= Problem requirements =
Count the lines below that contain the string "tuplet", treating uppercase and lowercase as different. Give only the number.

(Lines taken from a collection)
- - - -

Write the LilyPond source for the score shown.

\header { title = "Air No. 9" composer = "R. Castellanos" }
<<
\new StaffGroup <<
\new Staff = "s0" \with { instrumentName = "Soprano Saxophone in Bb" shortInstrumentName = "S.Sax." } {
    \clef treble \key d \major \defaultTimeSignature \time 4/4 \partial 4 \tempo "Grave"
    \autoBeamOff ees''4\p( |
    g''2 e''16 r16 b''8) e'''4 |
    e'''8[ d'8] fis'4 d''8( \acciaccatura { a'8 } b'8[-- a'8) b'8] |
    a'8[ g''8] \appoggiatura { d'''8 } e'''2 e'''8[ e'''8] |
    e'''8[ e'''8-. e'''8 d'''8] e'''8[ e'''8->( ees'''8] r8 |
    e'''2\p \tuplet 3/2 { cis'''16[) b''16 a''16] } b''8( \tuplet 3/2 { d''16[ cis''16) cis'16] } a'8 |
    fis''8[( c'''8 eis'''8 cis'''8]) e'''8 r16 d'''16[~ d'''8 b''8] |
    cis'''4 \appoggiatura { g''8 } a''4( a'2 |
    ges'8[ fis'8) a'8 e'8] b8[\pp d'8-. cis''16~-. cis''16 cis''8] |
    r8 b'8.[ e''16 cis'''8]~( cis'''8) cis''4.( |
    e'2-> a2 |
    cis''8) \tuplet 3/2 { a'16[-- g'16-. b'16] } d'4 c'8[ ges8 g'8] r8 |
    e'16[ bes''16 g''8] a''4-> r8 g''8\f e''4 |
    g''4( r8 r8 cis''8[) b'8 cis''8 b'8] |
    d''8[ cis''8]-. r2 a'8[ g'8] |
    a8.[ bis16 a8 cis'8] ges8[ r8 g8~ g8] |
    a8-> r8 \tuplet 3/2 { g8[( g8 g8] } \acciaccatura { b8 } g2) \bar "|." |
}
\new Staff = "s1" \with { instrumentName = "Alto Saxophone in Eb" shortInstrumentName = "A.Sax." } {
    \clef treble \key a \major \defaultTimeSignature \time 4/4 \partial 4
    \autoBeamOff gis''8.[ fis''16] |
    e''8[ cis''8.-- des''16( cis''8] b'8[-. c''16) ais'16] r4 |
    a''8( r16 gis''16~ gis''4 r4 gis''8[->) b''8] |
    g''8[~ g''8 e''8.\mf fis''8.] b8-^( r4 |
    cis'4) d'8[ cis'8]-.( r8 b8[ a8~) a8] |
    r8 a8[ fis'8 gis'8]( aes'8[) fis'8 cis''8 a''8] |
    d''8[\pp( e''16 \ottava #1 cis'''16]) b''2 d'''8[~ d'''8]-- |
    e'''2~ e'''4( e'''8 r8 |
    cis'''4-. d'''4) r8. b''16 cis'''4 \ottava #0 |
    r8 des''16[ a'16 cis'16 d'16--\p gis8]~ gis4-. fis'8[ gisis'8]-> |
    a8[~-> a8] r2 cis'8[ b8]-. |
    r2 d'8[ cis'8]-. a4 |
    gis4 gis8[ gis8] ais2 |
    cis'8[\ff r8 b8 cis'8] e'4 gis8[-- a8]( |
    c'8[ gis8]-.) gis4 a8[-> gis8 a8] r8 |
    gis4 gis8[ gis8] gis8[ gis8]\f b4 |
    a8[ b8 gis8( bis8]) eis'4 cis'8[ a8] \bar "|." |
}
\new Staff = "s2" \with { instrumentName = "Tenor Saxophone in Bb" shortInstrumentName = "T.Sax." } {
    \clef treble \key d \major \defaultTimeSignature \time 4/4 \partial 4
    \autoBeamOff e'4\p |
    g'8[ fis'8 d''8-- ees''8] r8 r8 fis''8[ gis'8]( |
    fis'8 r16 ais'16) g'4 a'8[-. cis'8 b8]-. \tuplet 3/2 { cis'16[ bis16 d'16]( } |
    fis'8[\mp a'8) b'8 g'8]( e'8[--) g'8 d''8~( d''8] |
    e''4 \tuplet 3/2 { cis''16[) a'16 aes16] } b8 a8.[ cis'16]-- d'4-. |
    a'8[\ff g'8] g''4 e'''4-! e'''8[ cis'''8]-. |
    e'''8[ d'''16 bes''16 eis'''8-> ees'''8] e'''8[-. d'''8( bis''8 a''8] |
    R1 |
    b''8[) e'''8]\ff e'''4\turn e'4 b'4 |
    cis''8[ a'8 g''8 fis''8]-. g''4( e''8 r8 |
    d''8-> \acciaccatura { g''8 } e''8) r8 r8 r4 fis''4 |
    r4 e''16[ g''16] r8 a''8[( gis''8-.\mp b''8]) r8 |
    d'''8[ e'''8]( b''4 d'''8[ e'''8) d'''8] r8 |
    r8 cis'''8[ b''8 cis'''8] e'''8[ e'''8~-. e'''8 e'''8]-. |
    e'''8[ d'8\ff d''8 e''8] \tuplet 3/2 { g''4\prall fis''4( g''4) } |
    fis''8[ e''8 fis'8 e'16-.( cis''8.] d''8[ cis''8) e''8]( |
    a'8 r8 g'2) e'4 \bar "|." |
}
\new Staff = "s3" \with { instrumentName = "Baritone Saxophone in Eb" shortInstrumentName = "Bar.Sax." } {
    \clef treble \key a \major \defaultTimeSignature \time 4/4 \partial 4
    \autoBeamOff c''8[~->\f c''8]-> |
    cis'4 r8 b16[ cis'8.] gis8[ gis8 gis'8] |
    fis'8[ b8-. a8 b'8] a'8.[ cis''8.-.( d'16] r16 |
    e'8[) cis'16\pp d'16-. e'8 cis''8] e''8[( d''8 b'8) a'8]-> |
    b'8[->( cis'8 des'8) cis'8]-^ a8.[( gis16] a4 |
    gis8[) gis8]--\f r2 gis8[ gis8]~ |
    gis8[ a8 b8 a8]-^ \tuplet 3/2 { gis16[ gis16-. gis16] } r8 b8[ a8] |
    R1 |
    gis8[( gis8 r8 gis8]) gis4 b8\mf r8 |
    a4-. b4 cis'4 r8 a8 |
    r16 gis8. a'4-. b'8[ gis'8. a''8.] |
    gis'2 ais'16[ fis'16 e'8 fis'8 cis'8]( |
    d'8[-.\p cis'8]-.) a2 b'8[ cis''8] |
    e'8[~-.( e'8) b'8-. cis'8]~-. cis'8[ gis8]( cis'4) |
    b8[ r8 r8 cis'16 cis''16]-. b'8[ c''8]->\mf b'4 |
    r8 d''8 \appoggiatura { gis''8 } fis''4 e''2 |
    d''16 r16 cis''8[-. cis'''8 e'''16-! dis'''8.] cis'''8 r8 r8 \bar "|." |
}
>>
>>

- - - -

= Solution =
7